What the task requires: Below this line is a set of entries; quote exactly the lines from the line that contains "L103: none -> 100uH (N2, N9)" to the line that contains "V102: AC 100mV (0V, N18) -> AC 1V (0V, N18)", both lines included.

[Material to process — start]

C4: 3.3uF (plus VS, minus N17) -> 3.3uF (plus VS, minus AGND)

[Material to process — finish]
[Material to process — start]

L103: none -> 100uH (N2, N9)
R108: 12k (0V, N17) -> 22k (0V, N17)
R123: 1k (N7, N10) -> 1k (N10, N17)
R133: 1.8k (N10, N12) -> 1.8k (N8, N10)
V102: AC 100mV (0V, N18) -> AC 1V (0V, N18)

[Material to process — finish]

Finished exercise:
L103: none -> 100uH (N2, N9)
R108: 12k (0V, N17) -> 22k (0V, N17)
R123: 1k (N7, N10) -> 1k (N10, N17)
R133: 1.8k (N10, N12) -> 1.8k (N8, N10)
V102: AC 100mV (0V, N18) -> AC 1V (0V, N18)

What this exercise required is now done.